→ PROBLEM DESCRIPTION:
Would you reproduce exactly the lines below from the one holding "camera: 30 degrees left, 5 degrees up" through the one holding "blue nut [771,550,813,587]", inclusive, and no others?
+++ DATA RECORDS
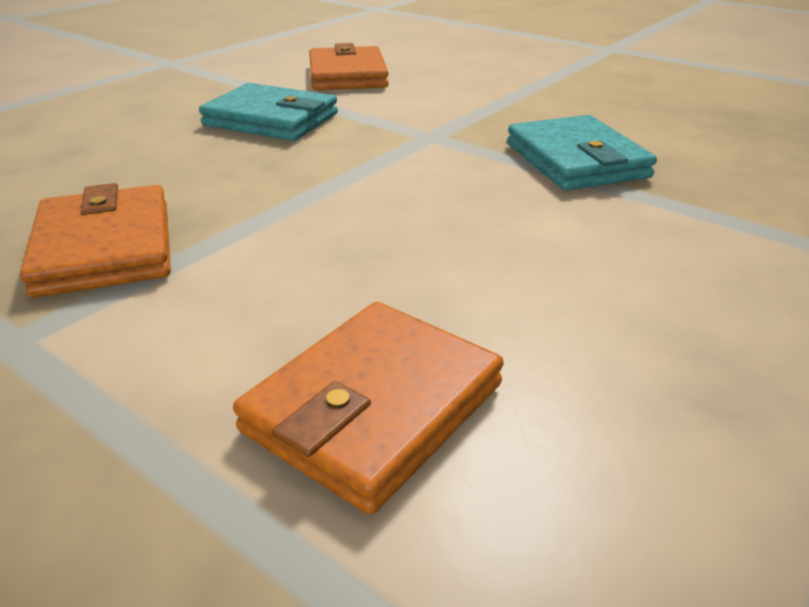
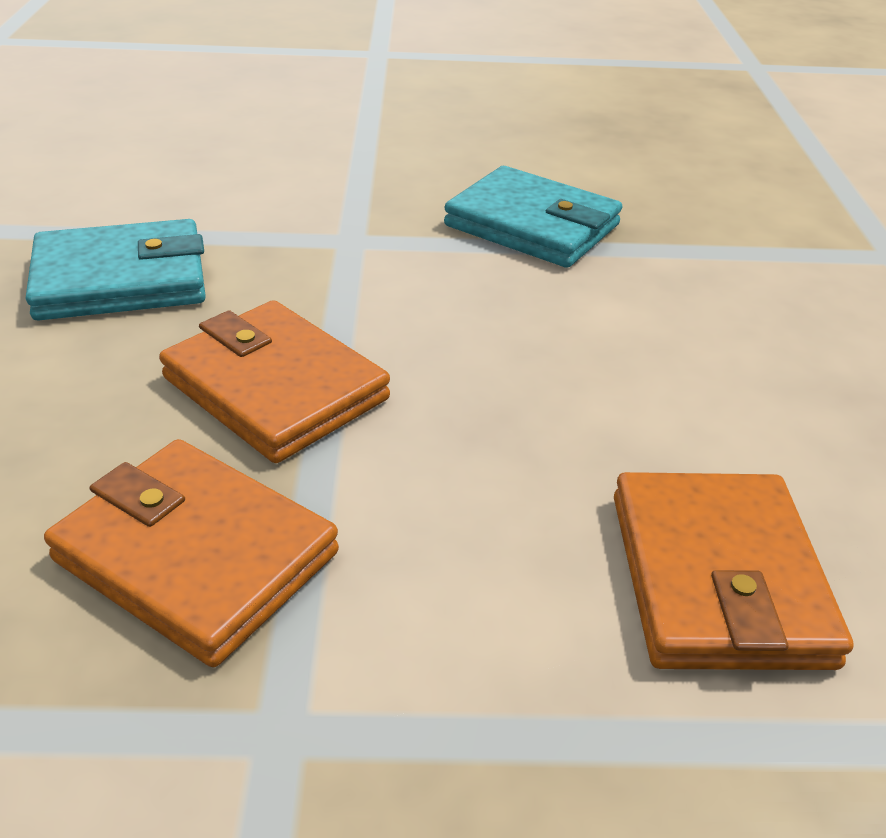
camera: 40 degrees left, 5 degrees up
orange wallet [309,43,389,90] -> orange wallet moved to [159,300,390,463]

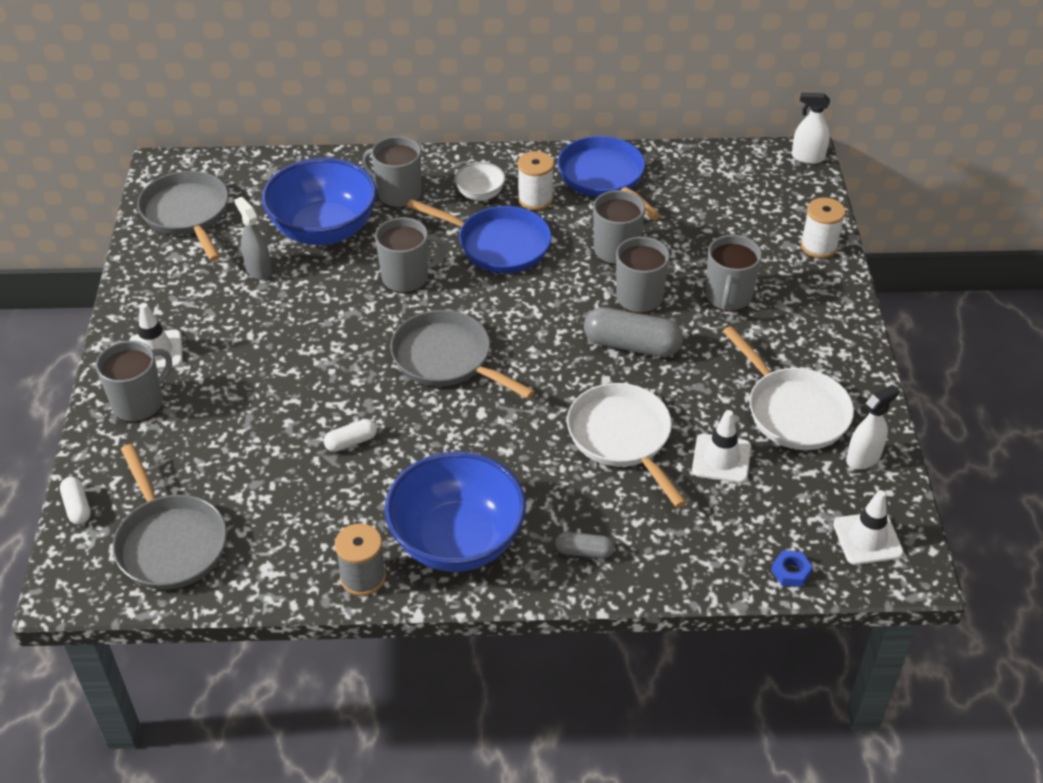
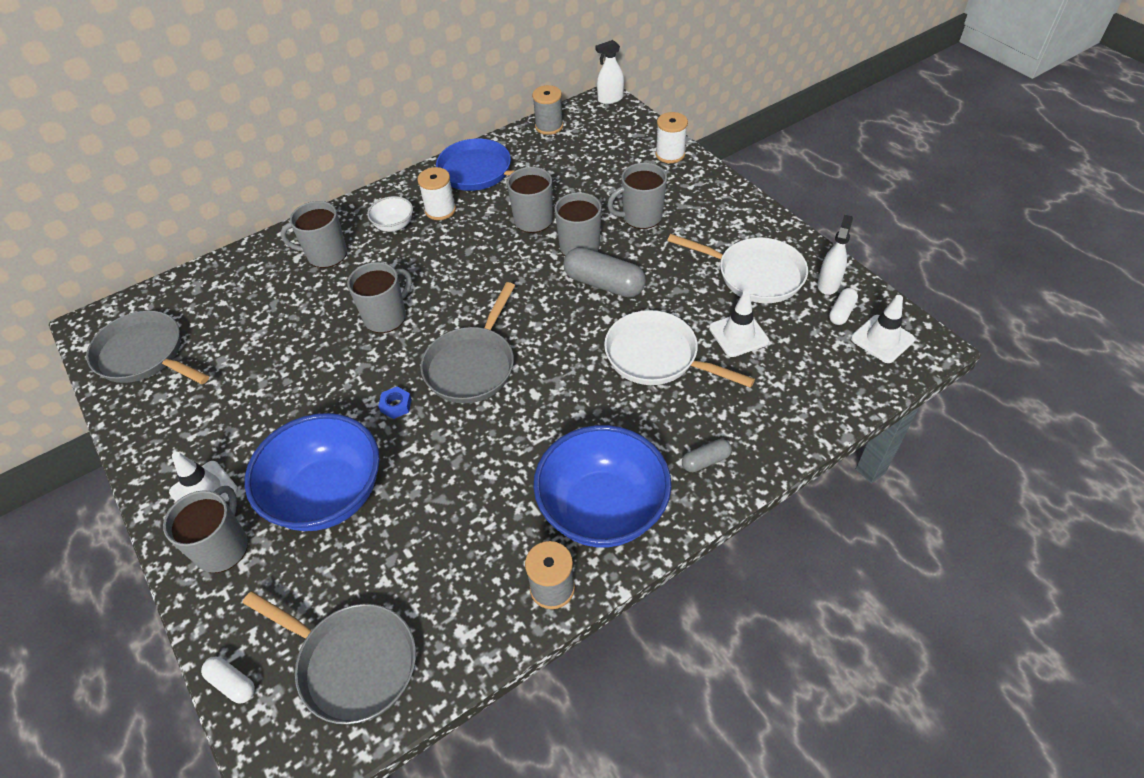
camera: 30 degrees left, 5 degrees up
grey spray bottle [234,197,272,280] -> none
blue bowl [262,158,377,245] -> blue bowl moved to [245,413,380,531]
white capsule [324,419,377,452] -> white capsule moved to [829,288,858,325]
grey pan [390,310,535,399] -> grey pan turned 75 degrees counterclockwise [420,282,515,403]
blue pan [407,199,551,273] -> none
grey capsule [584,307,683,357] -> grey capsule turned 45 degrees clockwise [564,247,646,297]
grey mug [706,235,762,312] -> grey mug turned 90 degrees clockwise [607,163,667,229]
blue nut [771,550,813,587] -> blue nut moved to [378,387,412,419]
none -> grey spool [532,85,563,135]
++++++
→ FINAL ANSWER:
camera: 30 degrees left, 5 degrees up
grey spray bottle [234,197,272,280] -> none
blue bowl [262,158,377,245] -> blue bowl moved to [245,413,380,531]
white capsule [324,419,377,452] -> white capsule moved to [829,288,858,325]
grey pan [390,310,535,399] -> grey pan turned 75 degrees counterclockwise [420,282,515,403]
blue pan [407,199,551,273] -> none
grey capsule [584,307,683,357] -> grey capsule turned 45 degrees clockwise [564,247,646,297]
grey mug [706,235,762,312] -> grey mug turned 90 degrees clockwise [607,163,667,229]
blue nut [771,550,813,587] -> blue nut moved to [378,387,412,419]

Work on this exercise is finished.